### Problem
Return exactly the lines below, starting with the one that has "- shifted: pachołek" and going on through the one that has "- gone: miska (fioletowy) (534 150 47 41)".

### Records to use
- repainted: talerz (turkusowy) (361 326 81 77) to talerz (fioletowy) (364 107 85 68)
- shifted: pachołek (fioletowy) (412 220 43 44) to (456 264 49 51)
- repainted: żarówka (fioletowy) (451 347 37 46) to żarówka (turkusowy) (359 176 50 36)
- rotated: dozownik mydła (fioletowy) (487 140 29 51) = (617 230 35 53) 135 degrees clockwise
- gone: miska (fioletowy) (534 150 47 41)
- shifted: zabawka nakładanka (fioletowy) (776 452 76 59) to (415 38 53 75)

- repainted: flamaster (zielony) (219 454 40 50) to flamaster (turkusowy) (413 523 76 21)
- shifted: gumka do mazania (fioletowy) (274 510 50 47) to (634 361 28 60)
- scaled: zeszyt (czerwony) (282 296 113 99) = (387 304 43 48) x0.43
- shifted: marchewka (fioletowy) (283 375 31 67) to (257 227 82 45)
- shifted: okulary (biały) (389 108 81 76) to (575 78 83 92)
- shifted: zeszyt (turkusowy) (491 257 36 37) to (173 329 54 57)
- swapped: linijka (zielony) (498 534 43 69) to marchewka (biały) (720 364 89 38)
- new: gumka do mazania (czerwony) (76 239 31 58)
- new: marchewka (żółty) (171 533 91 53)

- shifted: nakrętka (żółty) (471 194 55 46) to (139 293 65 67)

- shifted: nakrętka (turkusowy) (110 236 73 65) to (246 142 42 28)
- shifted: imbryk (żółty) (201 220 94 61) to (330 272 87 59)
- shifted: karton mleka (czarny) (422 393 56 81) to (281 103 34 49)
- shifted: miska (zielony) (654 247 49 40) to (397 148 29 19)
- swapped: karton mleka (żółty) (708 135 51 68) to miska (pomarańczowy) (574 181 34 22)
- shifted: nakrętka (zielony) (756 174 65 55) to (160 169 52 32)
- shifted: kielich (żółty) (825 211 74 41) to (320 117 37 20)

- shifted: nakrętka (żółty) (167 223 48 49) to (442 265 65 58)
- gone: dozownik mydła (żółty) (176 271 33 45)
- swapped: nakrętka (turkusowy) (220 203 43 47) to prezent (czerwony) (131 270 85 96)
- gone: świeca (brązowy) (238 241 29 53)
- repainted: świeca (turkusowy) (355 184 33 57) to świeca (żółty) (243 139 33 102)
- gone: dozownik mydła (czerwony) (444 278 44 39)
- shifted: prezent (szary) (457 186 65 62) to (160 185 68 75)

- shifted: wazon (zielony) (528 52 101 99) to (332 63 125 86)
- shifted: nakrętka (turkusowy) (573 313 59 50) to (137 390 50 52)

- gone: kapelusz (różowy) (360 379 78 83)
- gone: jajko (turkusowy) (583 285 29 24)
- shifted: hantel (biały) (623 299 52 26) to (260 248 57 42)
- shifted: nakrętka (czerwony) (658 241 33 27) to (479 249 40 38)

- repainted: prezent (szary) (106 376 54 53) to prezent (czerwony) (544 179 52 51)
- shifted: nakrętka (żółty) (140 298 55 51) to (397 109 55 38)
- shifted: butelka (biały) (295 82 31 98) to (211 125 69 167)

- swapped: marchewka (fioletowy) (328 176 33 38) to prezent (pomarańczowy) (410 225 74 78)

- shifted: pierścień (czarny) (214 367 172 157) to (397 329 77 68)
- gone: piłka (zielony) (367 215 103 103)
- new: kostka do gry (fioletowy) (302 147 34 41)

### Finished exercise
- shifted: pachołek (fioletowy) (412 220 43 44) to (456 264 49 51)
- repainted: żarówka (fioletowy) (451 347 37 46) to żarówka (turkusowy) (359 176 50 36)
- rotated: dozownik mydła (fioletowy) (487 140 29 51) = (617 230 35 53) 135 degrees clockwise
- gone: miska (fioletowy) (534 150 47 41)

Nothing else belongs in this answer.